Problem to work on
Restate the entries below in full, exactly as they read, but without pictures.

Modification records
====

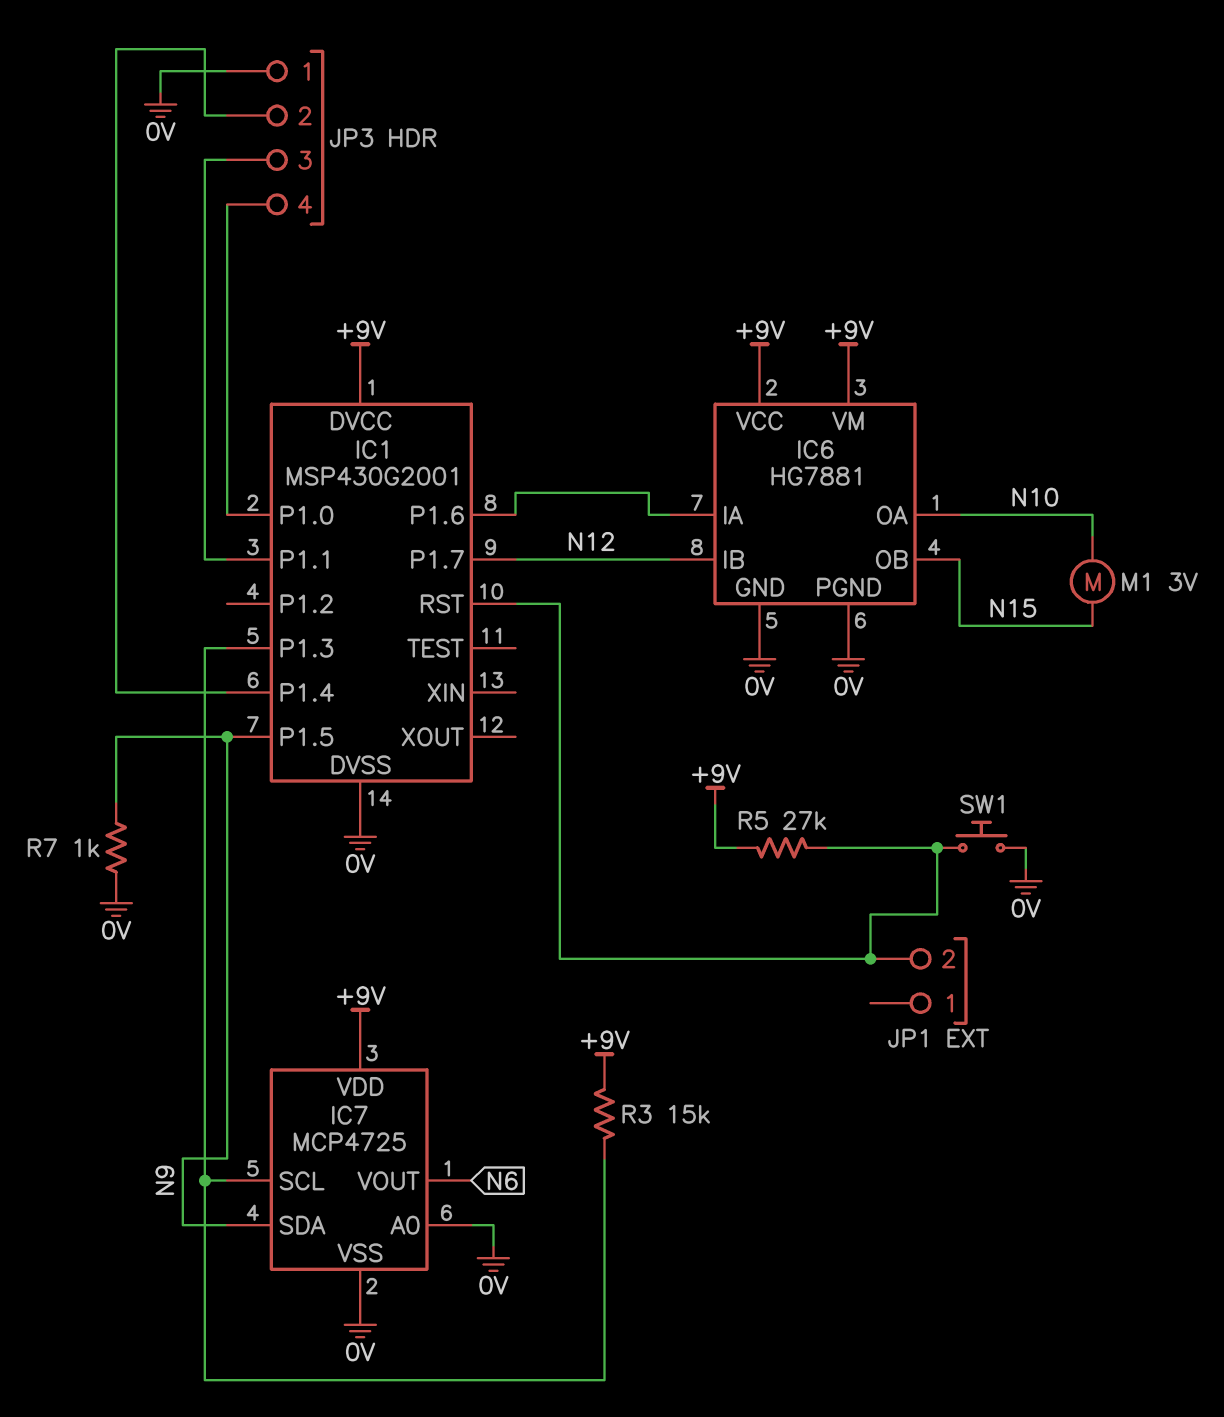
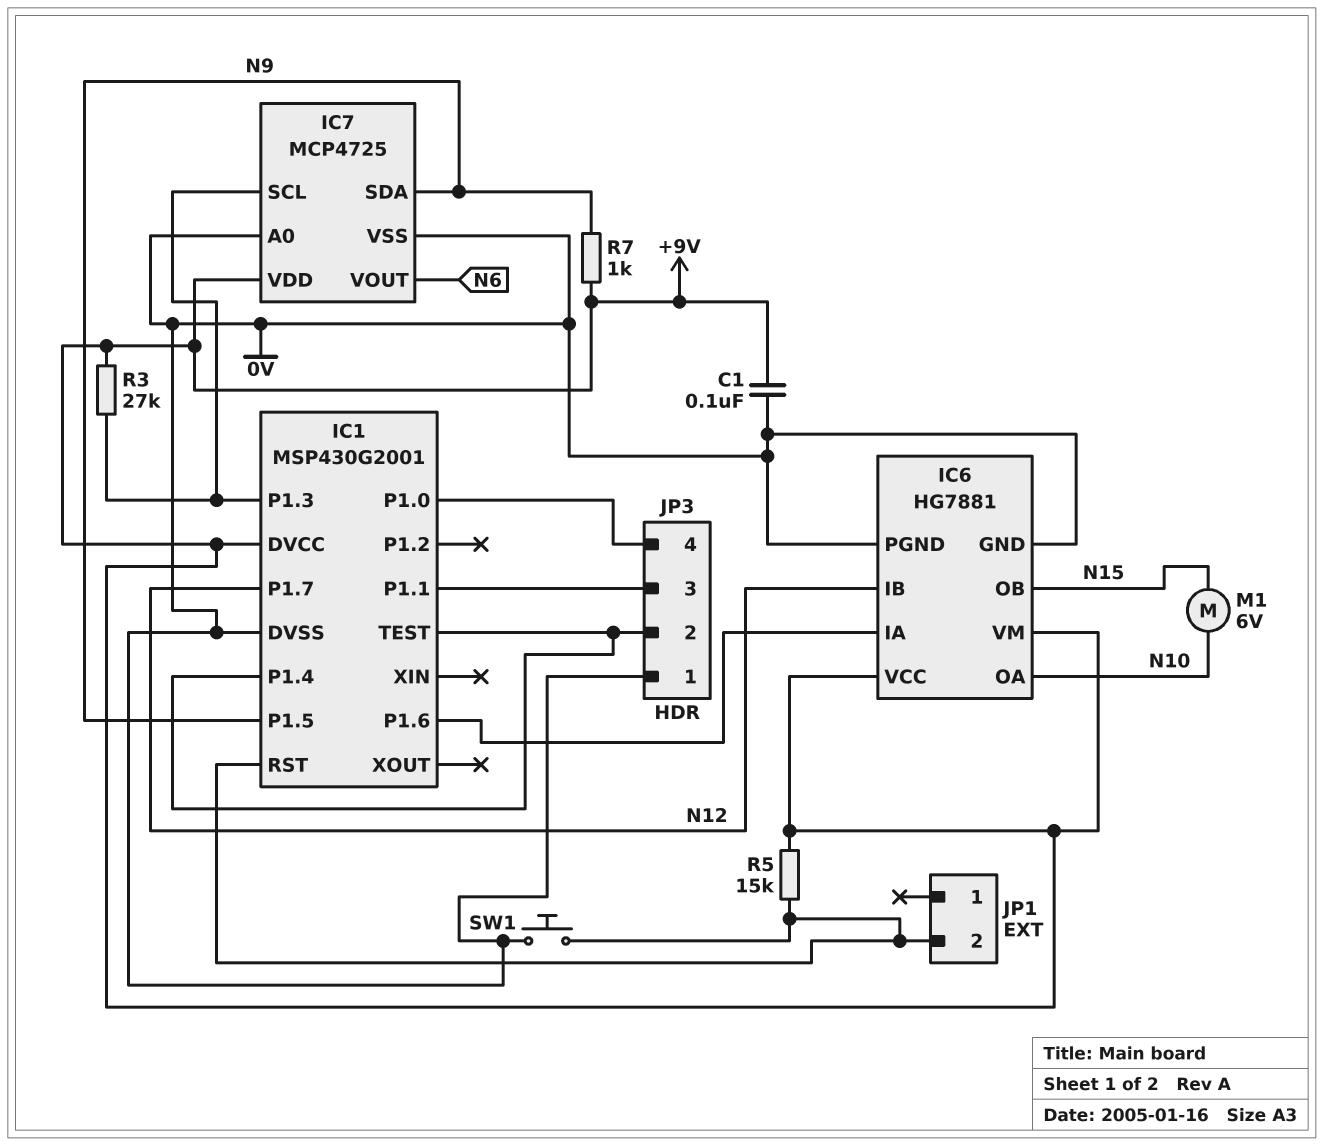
C1: none -> 100nF (+9V, 0V)
IC1 pin TEST: none -> IC1/P1.4
M1: motor 3V (N10, N15) -> motor 6V (N10, N15)
R3: 15k (+9V, IC1/P1.3) -> 27k (+9V, IC1/P1.3)
R5: 27k (+9V, IC1/RST) -> 15k (+9V, IC1/RST)
R7: 1k (0V, N9) -> 1k (+9V, N9)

====

Exercise answer
C1: none -> 100nF (+9V, 0V)
IC1 pin TEST: none -> IC1/P1.4
M1: motor 3V (N10, N15) -> motor 6V (N10, N15)
R3: 15k (+9V, IC1/P1.3) -> 27k (+9V, IC1/P1.3)
R5: 27k (+9V, IC1/RST) -> 15k (+9V, IC1/RST)
R7: 1k (0V, N9) -> 1k (+9V, N9)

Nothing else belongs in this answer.